What is required => Say, as a bare number, how many lines of the listing contain "orange".

Data shown =>
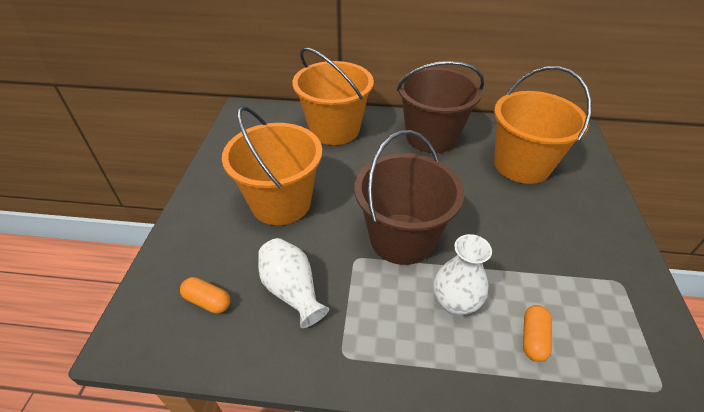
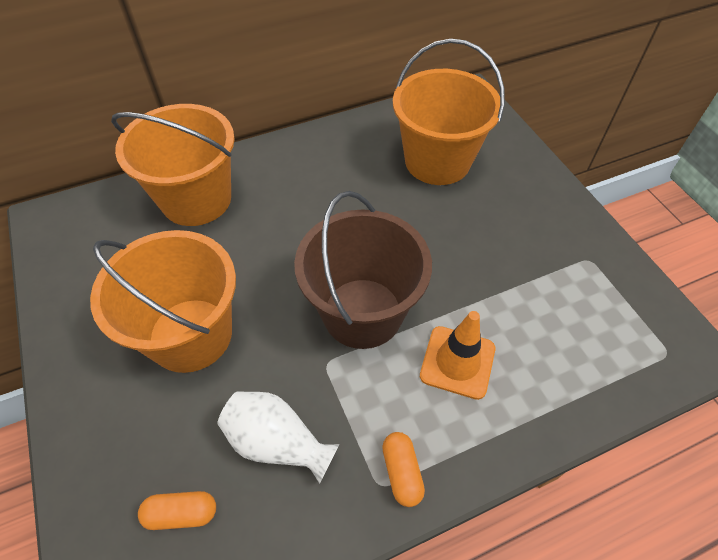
camera: 30 degrees left, 10 degrees up
(431, 137) = (322, 163): brown bucket -> none
(455, 303) = (457, 362): white vase -> orange traffic cone
(533, 338) = (546, 361): orange capsule -> orange capsule (402, 472)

Answer to the problem => 2